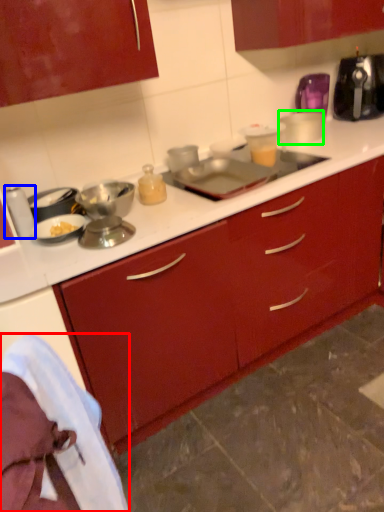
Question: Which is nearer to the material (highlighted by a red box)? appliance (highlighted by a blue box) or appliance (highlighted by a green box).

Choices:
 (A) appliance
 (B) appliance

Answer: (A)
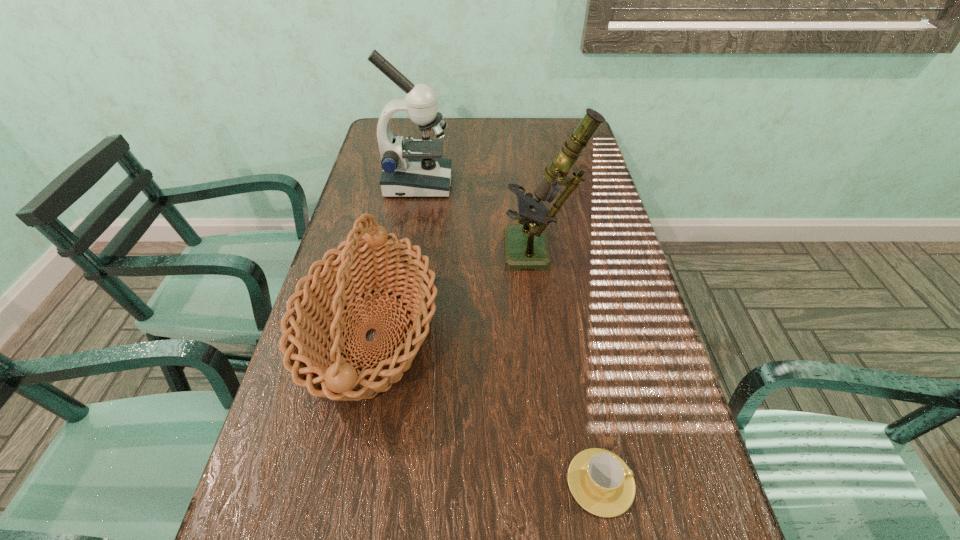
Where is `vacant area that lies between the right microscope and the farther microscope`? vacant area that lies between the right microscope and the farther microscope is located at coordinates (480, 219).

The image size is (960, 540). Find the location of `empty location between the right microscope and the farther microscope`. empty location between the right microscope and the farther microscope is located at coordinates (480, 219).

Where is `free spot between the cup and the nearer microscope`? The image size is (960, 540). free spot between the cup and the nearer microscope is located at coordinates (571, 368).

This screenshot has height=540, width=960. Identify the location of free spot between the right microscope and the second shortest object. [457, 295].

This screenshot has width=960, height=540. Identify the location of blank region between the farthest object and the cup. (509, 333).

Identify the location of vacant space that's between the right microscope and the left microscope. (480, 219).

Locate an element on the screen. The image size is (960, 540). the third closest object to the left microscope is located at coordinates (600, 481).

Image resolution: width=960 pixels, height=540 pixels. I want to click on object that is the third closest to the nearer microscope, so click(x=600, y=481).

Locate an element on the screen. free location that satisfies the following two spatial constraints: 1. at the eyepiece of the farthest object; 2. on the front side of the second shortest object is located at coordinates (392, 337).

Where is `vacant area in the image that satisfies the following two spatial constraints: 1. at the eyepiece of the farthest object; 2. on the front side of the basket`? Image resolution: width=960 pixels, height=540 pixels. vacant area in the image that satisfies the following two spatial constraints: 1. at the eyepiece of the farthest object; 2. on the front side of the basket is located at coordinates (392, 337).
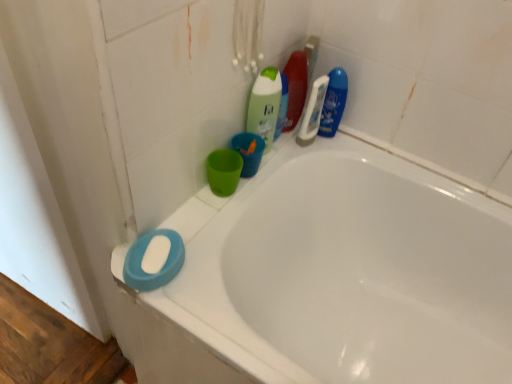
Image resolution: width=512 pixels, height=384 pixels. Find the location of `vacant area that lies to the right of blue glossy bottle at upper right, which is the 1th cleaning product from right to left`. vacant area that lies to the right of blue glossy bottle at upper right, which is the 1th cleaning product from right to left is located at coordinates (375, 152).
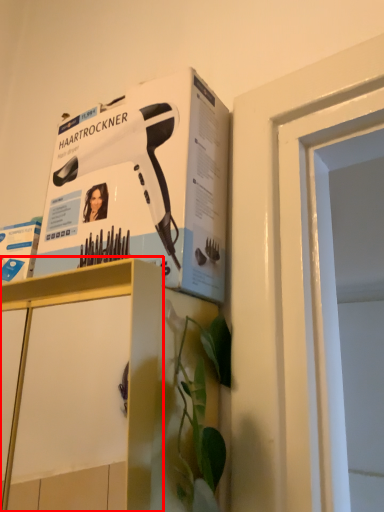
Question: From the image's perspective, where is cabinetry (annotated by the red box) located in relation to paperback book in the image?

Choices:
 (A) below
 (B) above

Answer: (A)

==

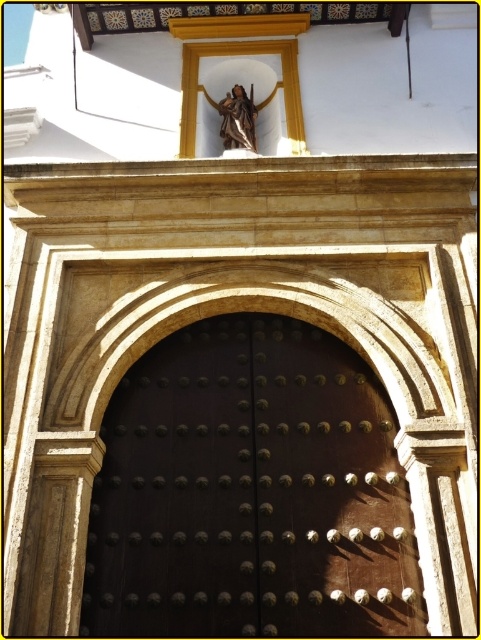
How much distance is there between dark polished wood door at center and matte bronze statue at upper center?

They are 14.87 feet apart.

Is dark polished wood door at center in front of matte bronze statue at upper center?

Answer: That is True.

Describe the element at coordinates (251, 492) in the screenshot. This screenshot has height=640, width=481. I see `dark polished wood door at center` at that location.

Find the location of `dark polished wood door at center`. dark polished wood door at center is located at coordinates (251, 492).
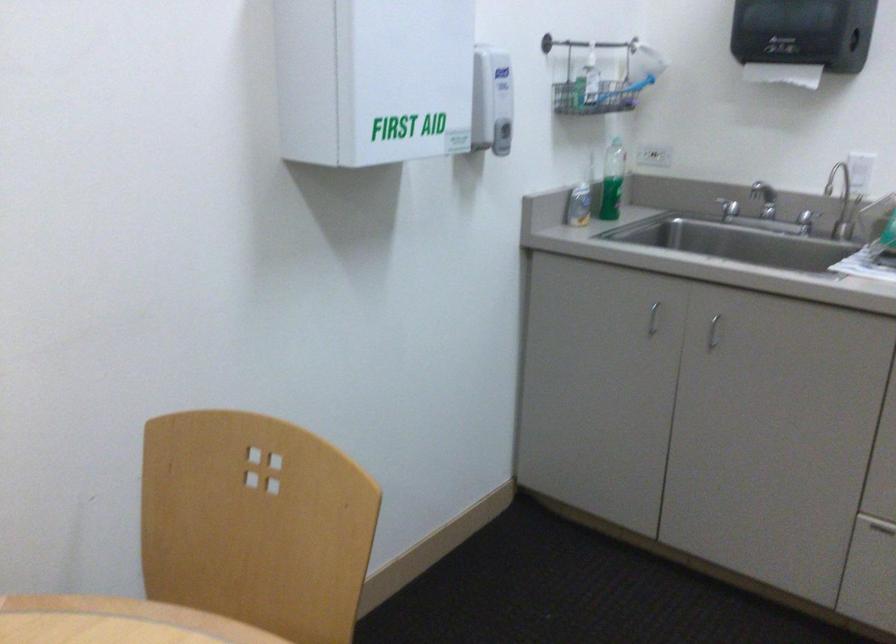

[Given instruction]: Update everything from the line containing "They are 14.87 feet apart." down to the line containing "coordinates (251, 492).", replacing "polished" with "lacquered" and leaving everything else unchanged. Return only those lines.

[Solution]:
They are 14.87 feet apart.

Is dark lacquered wood door at center in front of matte bronze statue at upper center?

Answer: That is True.

Describe the element at coordinates (251, 492) in the screenshot. This screenshot has height=640, width=481. I see `dark lacquered wood door at center` at that location.

Find the location of `dark lacquered wood door at center`. dark lacquered wood door at center is located at coordinates (251, 492).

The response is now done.